PROMPT -
Everything from the line containing "TFT pin GND: GND -> 5V" through the final line of the entries must be repeated exactly, and only that, without pictures.

MATERIAL SHOWN -
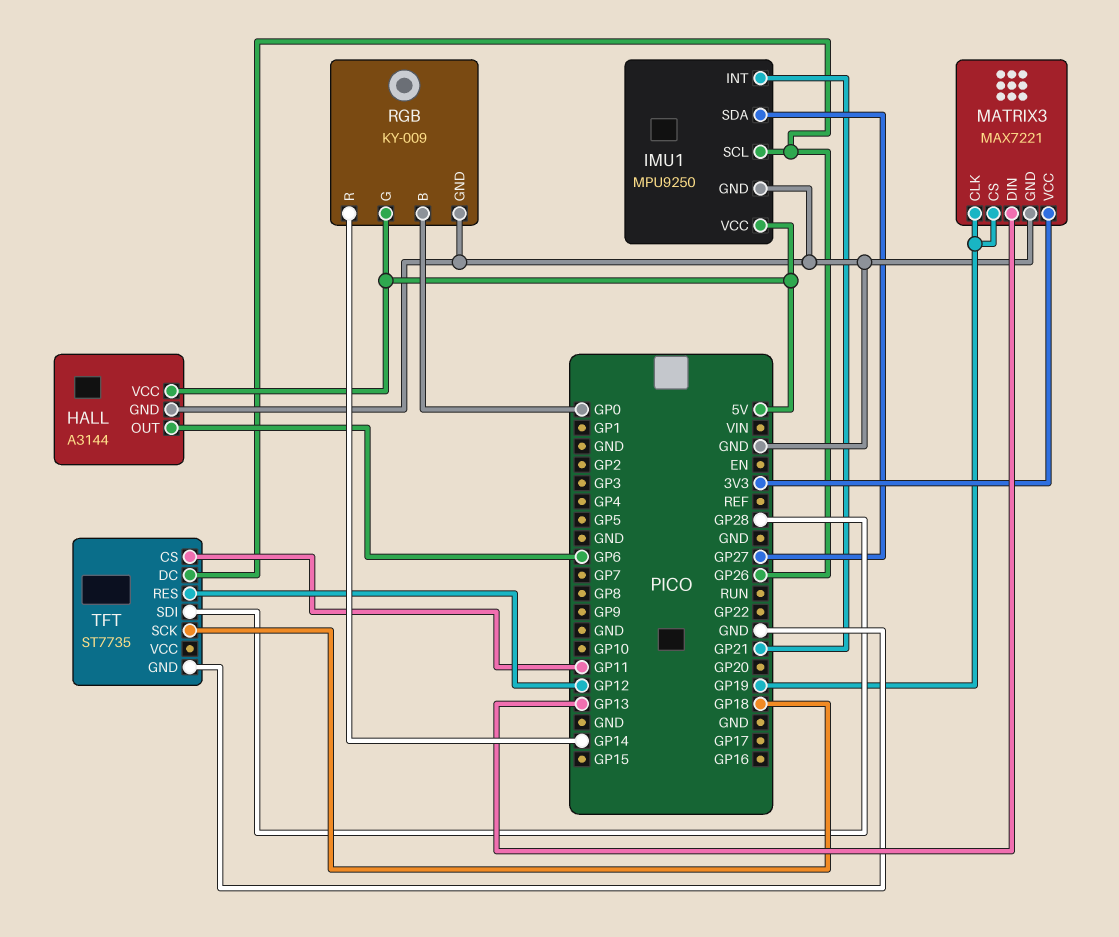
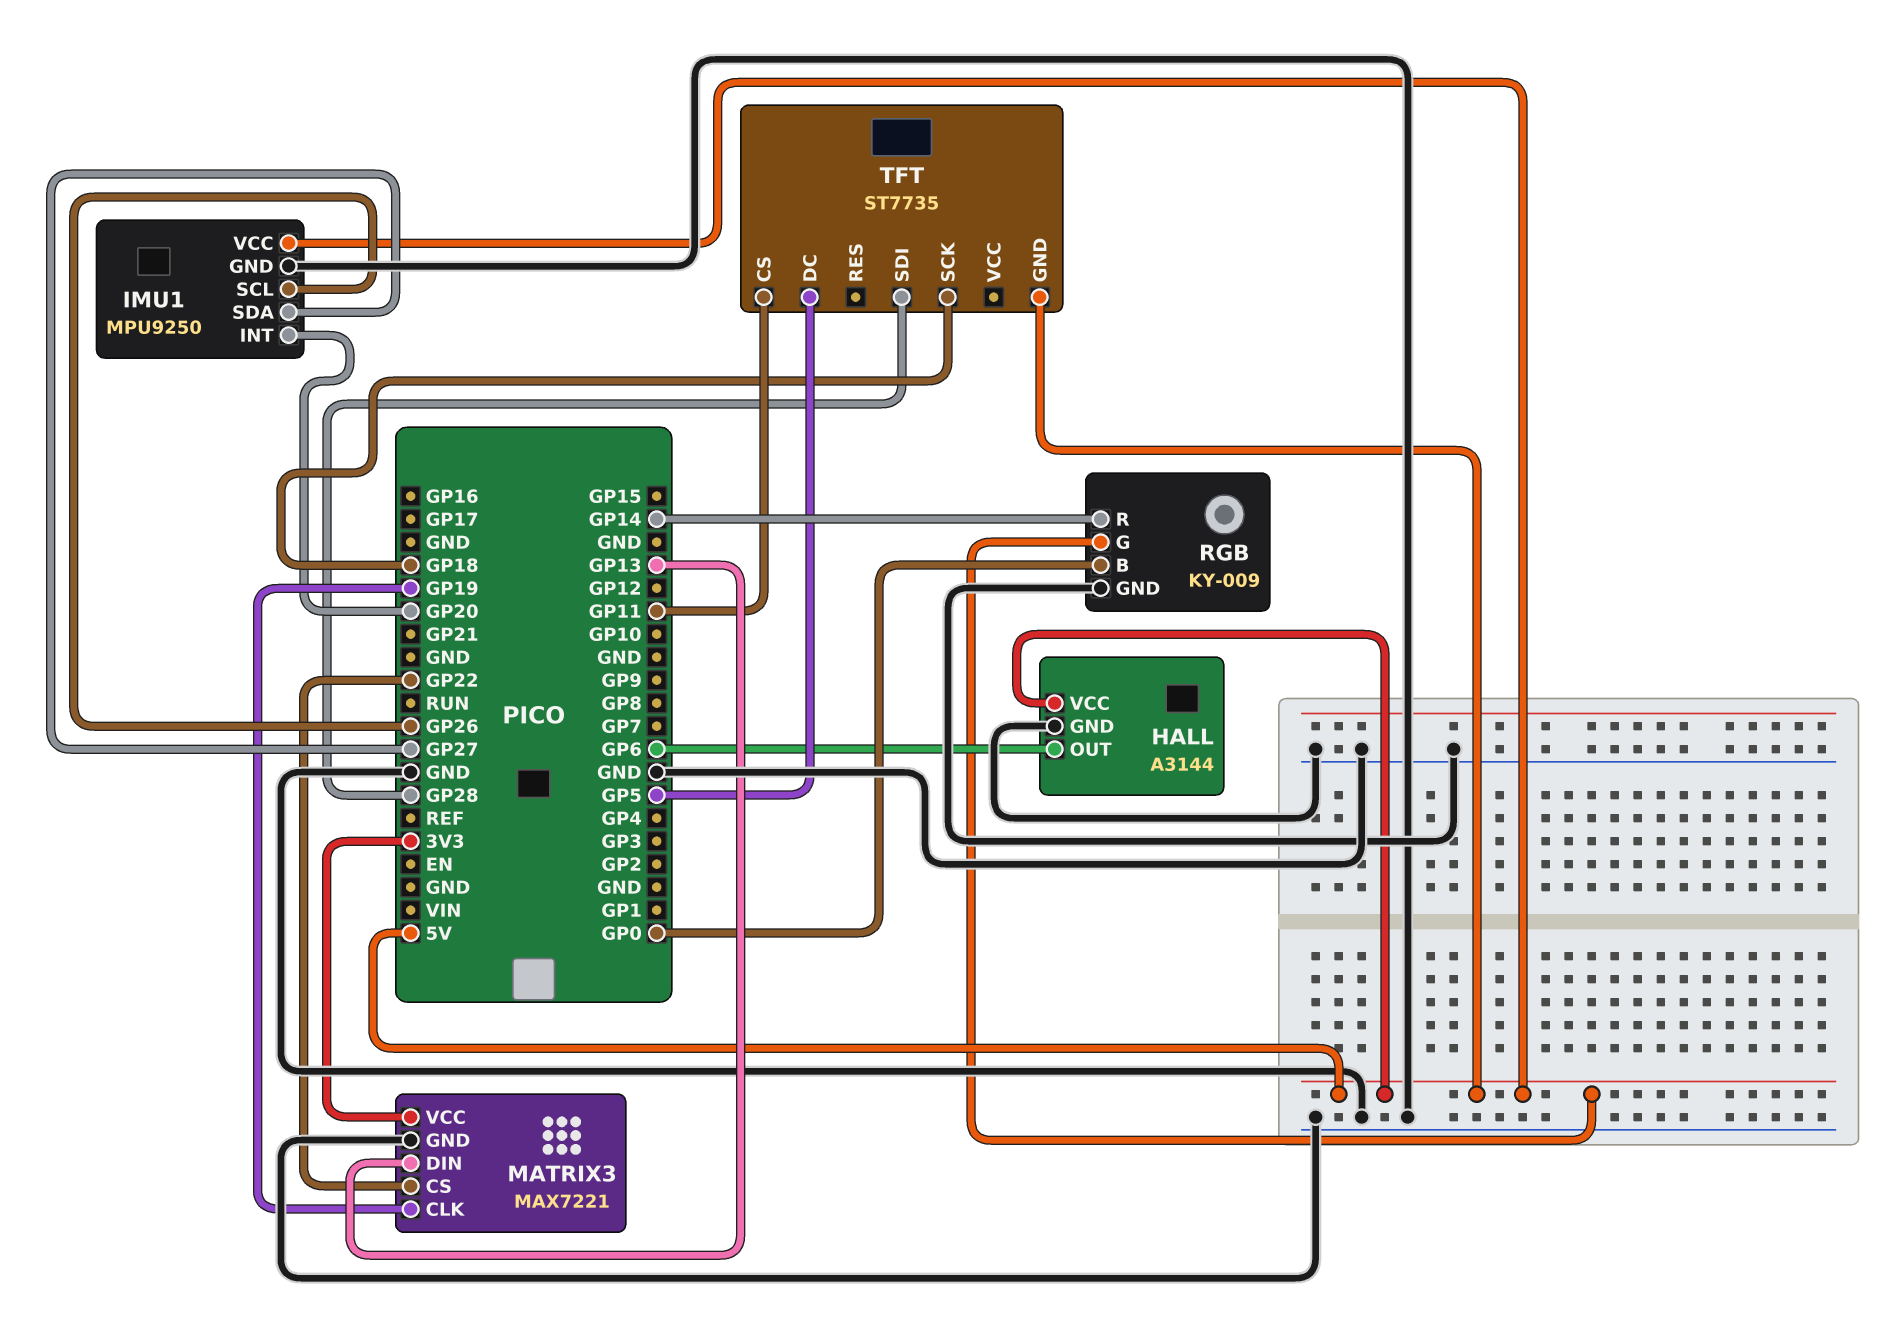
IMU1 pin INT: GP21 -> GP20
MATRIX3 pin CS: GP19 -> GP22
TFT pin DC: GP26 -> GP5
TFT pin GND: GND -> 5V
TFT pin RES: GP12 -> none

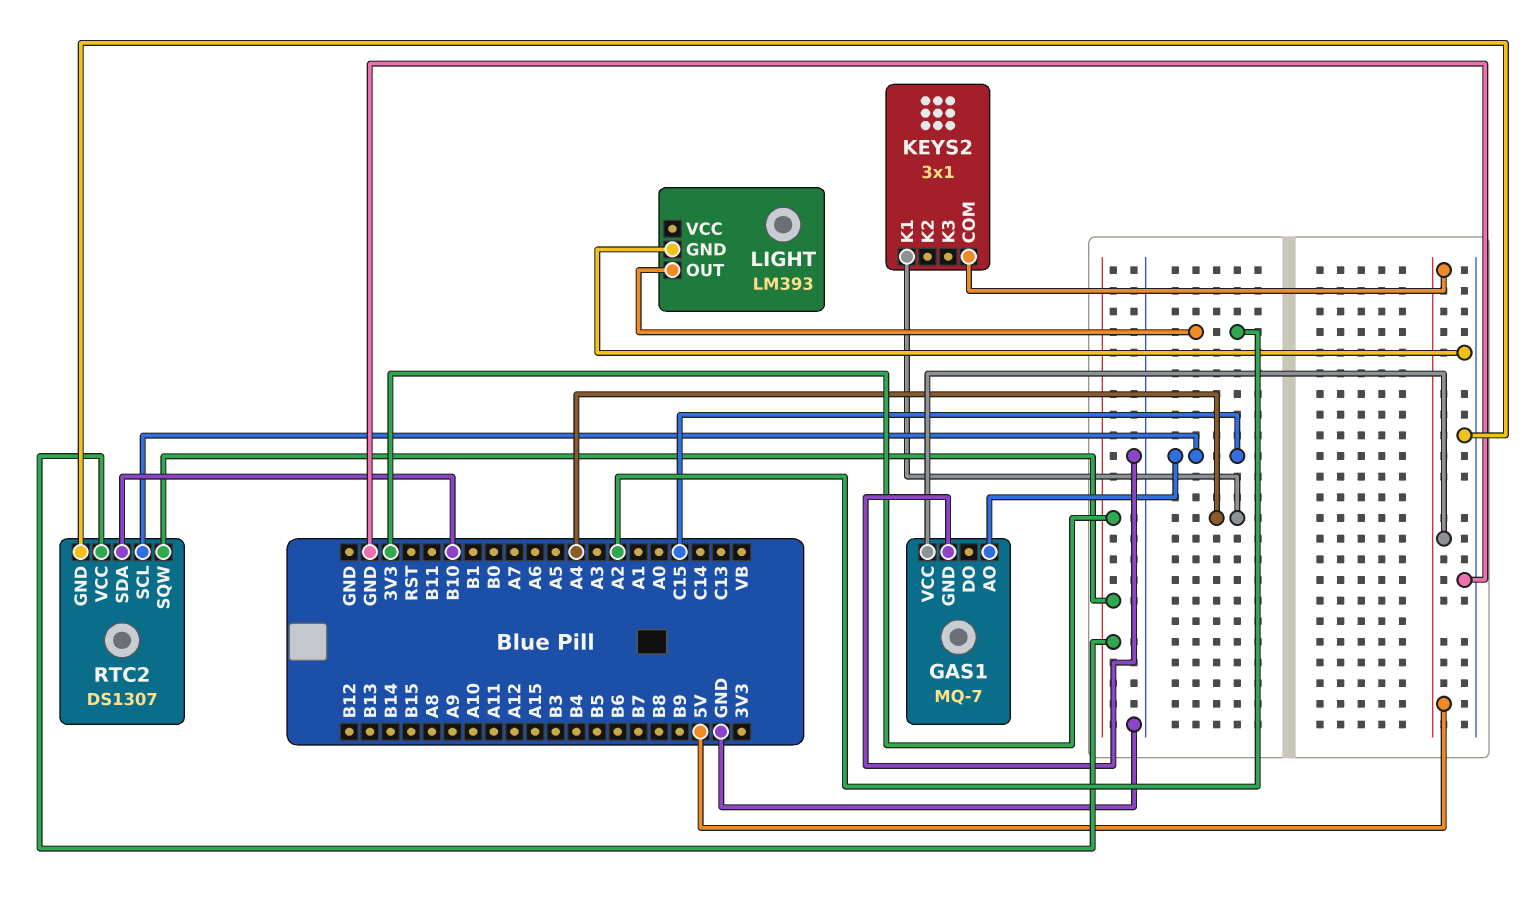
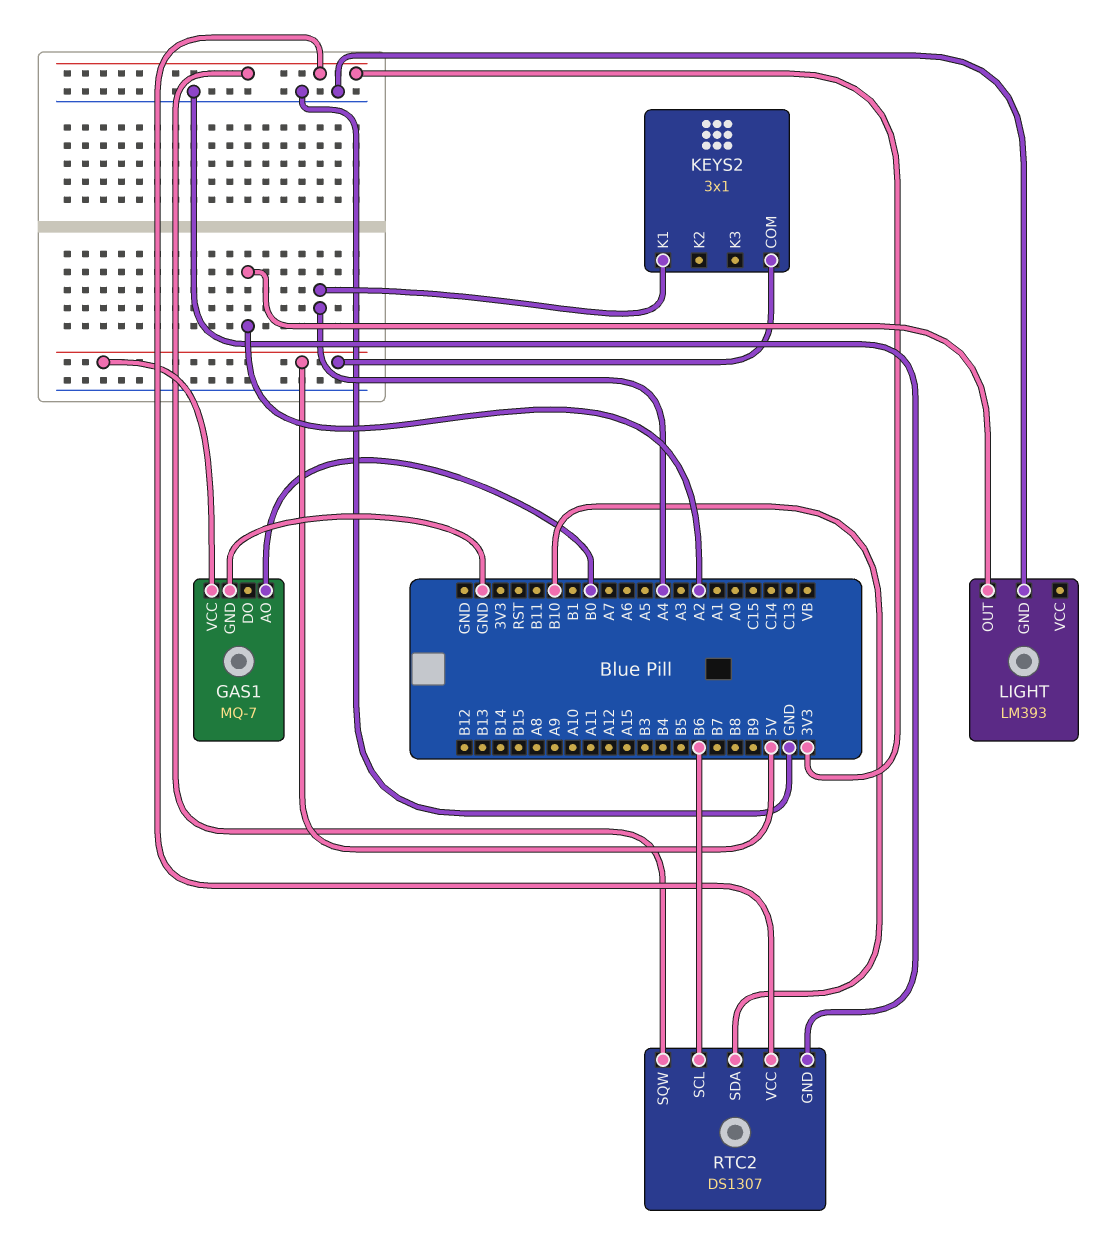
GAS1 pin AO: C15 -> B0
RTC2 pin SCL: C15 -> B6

YOUR SOLUTION -
TFT pin GND: GND -> 5V
TFT pin RES: GP12 -> none

GAS1 pin AO: C15 -> B0
RTC2 pin SCL: C15 -> B6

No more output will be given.